▸ ACTIVITY
Print every line below exactly as written, but leave the pictures behind.

Dataset excerpts
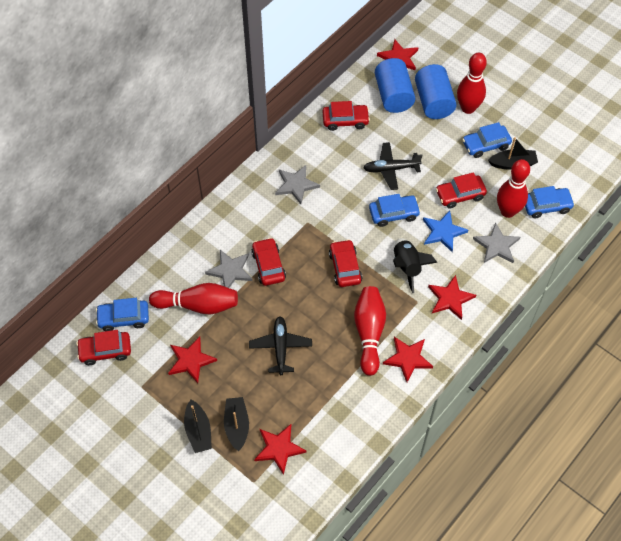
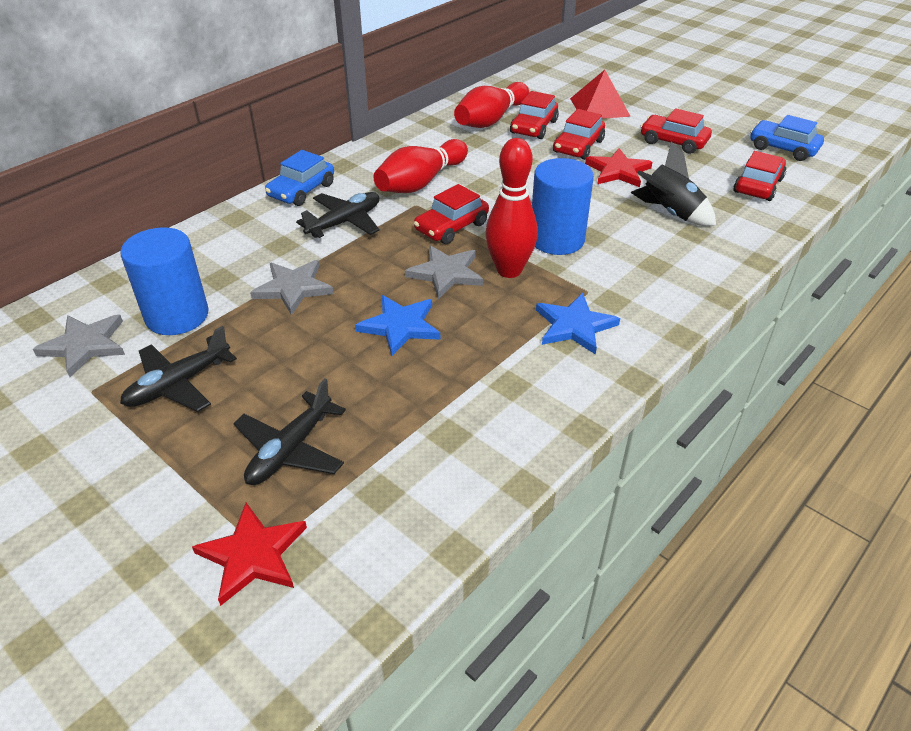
black boat: 3 -> 0
black plane: 2 -> 3
blue car: 4 -> 2
blue star: 1 -> 2
red bowling pin: 4 -> 3
red pyramid: 0 -> 1
red star: 5 -> 2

▸ WRITTEN ANSWER
black boat: 3 -> 0
black plane: 2 -> 3
blue car: 4 -> 2
blue star: 1 -> 2
red bowling pin: 4 -> 3
red pyramid: 0 -> 1
red star: 5 -> 2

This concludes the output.